---------- Dataset entries

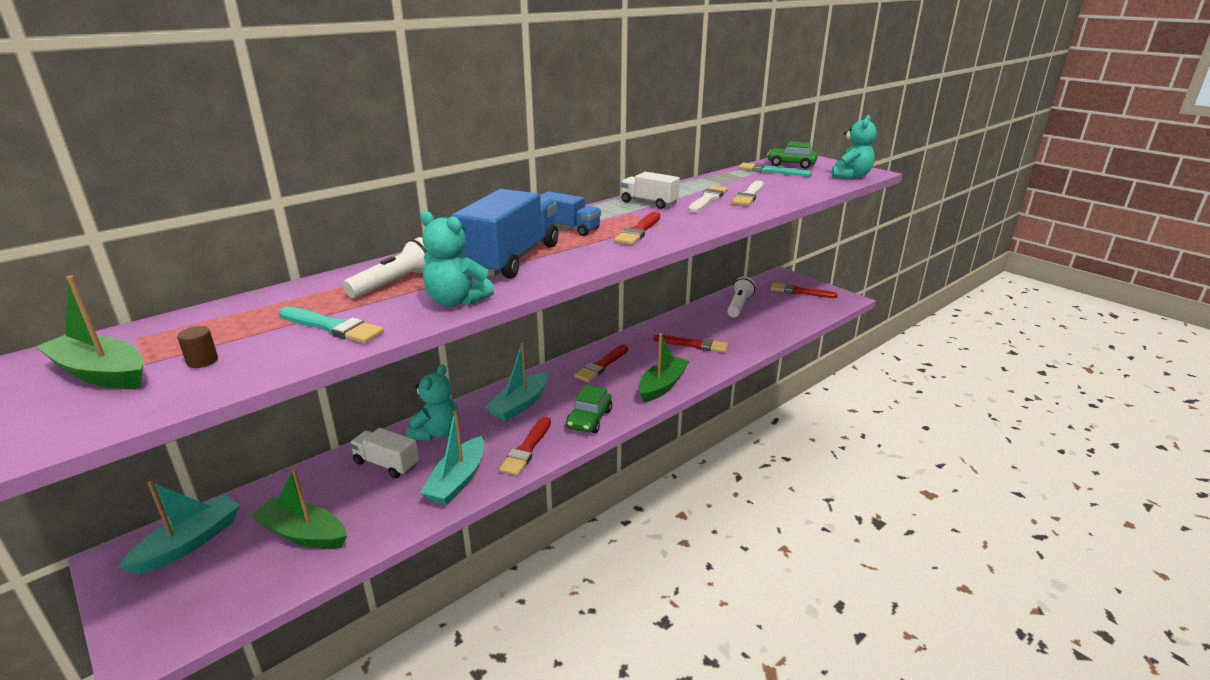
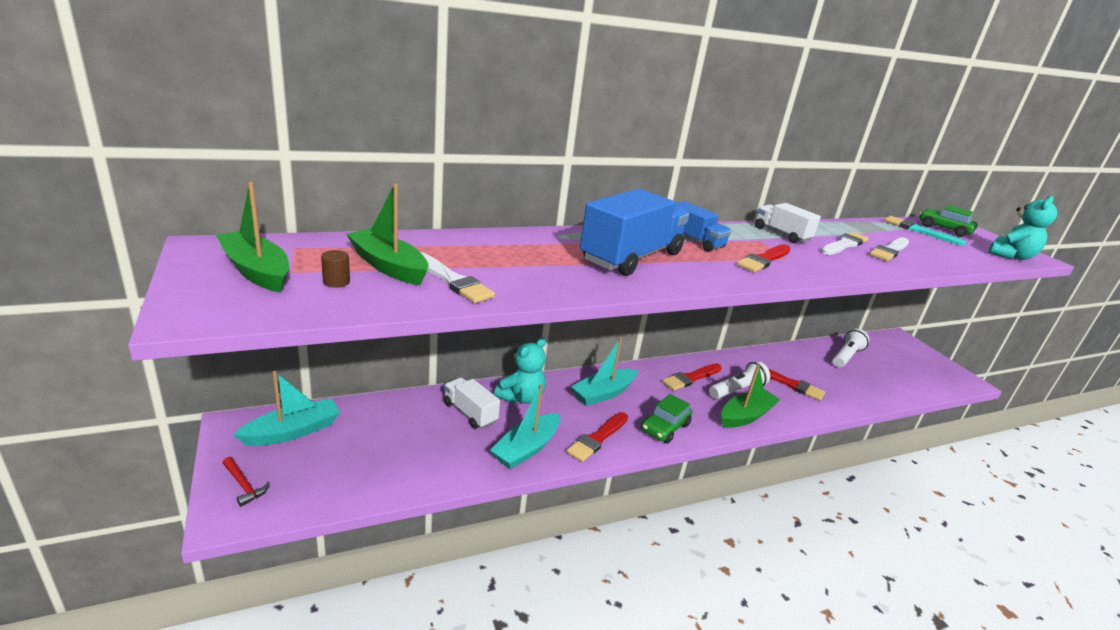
camera: 15 degrees right, 0 degrees up
green boat [250,469,347,549] -> green boat moved to [347,184,428,285]
turquoise brush [279,307,384,343] -> white brush [420,252,495,303]
white flashlight [343,237,427,298] -> white flashlight moved to [709,361,770,399]
turquoise teddy bear [420,211,494,307] -> none
red brush [771,283,838,298] -> none
none -> red hammer [223,457,270,507]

--------------------

Skip the pictures and transcribe the rest of the records exactly.

### [Exercise solution]
camera: 15 degrees right, 0 degrees up
green boat [250,469,347,549] -> green boat moved to [347,184,428,285]
turquoise brush [279,307,384,343] -> white brush [420,252,495,303]
white flashlight [343,237,427,298] -> white flashlight moved to [709,361,770,399]
turquoise teddy bear [420,211,494,307] -> none
red brush [771,283,838,298] -> none
none -> red hammer [223,457,270,507]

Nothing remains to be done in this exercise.